> _TASK TO CARRY OUT_:
Take the entries that follow and return exactly the lines from the one holding "(354, 105) = (549, 151): none -> orange duck" through the one holding "(683, 346) = (468, 616): none -> yellow drum", both included. Nothing else is needed.

> _LISTED RECORDS_:
________

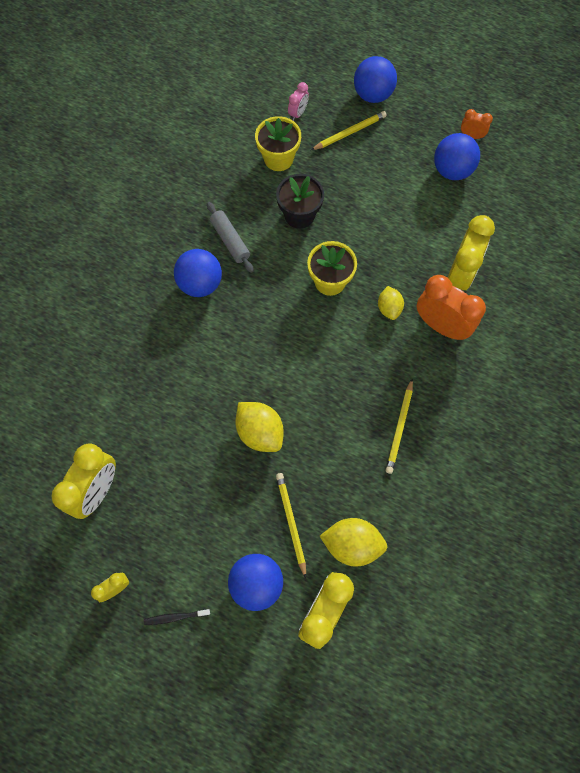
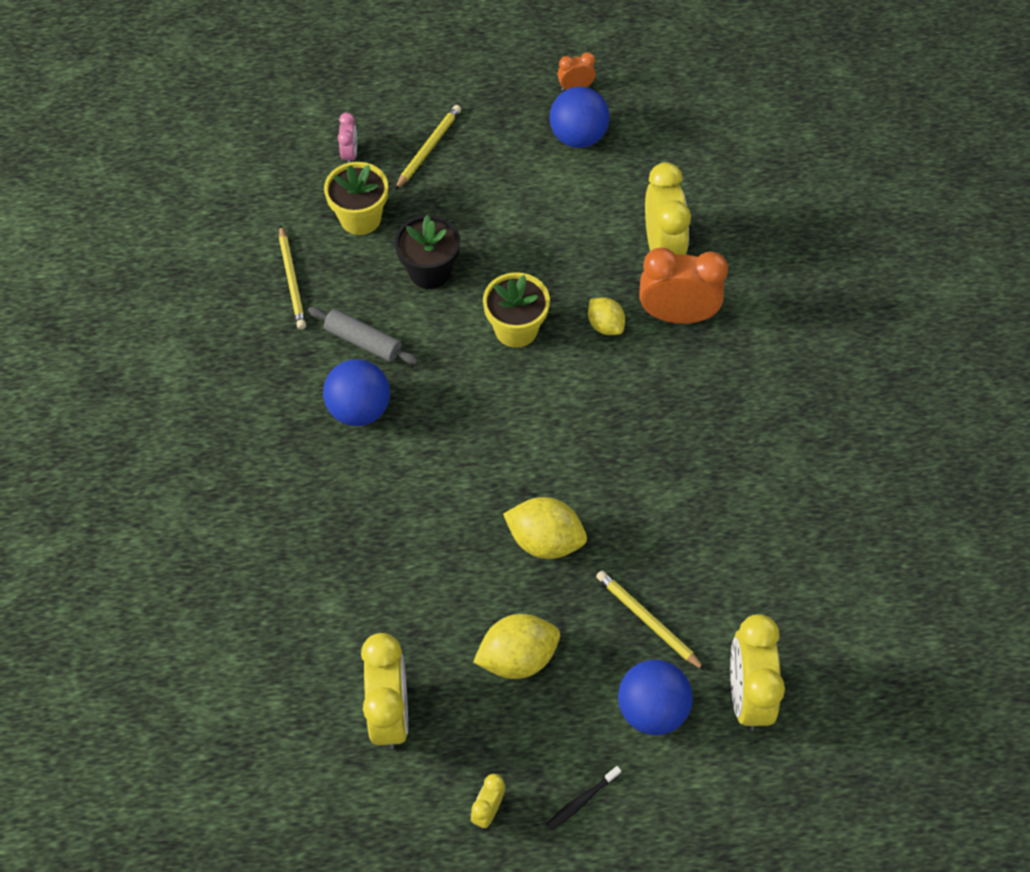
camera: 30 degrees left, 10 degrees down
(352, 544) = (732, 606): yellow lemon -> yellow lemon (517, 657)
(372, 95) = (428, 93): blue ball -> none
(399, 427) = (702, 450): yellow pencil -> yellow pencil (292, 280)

________

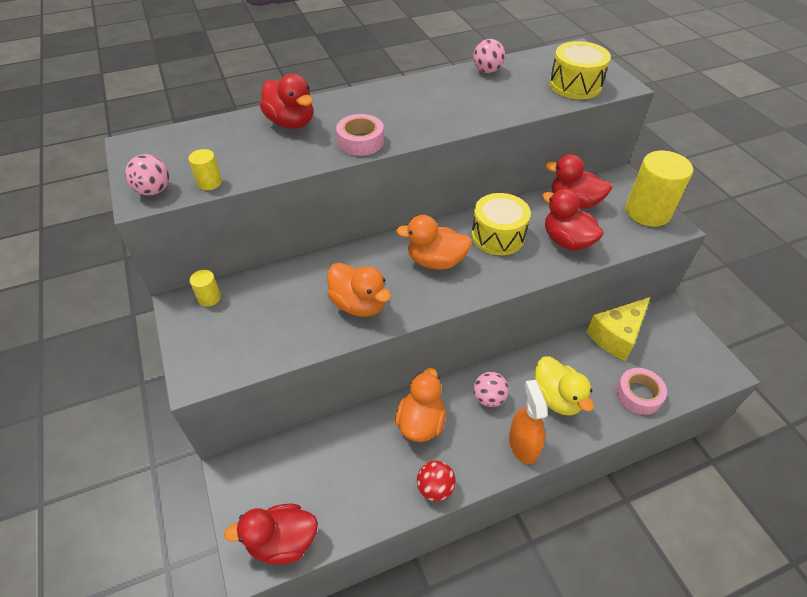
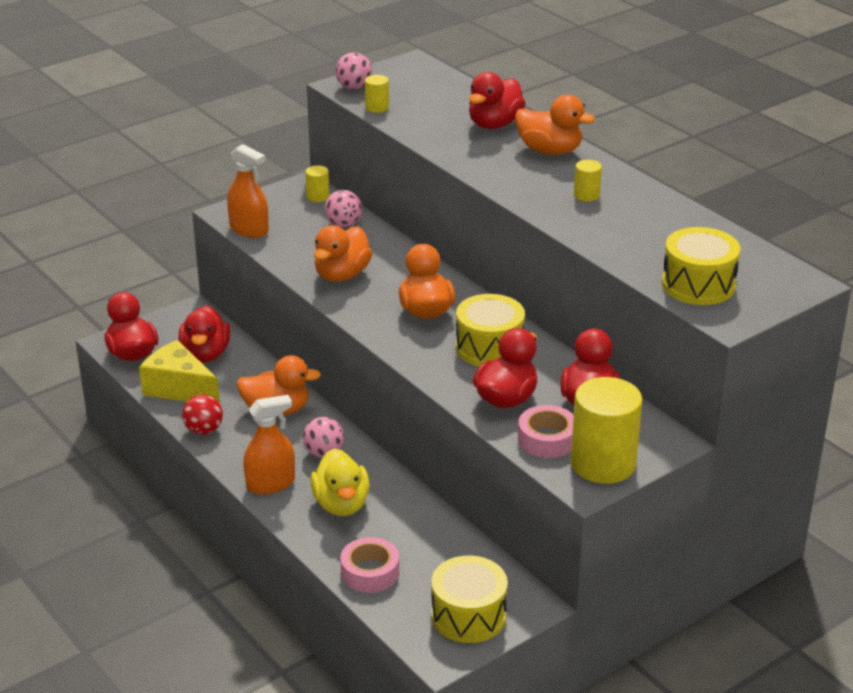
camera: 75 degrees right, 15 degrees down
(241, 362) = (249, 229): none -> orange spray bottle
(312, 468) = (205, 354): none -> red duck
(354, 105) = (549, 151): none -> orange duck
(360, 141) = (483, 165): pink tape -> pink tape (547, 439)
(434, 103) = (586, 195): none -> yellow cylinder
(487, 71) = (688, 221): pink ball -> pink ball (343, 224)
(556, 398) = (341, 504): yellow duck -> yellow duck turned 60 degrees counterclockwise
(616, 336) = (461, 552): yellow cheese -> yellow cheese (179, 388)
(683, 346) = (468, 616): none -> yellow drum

________

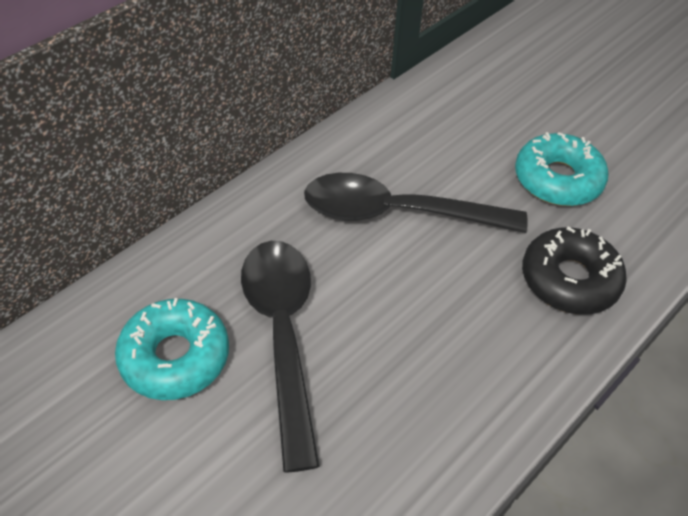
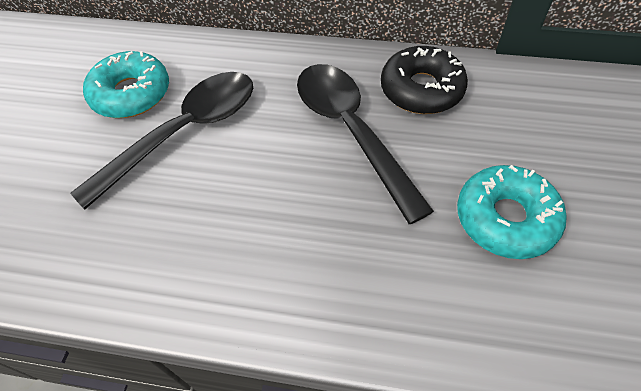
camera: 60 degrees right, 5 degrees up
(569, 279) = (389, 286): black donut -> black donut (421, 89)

________

> _YOUR RESPONSE_:
(354, 105) = (549, 151): none -> orange duck
(360, 141) = (483, 165): pink tape -> pink tape (547, 439)
(434, 103) = (586, 195): none -> yellow cylinder
(487, 71) = (688, 221): pink ball -> pink ball (343, 224)
(556, 398) = (341, 504): yellow duck -> yellow duck turned 60 degrees counterclockwise
(616, 336) = (461, 552): yellow cheese -> yellow cheese (179, 388)
(683, 346) = (468, 616): none -> yellow drum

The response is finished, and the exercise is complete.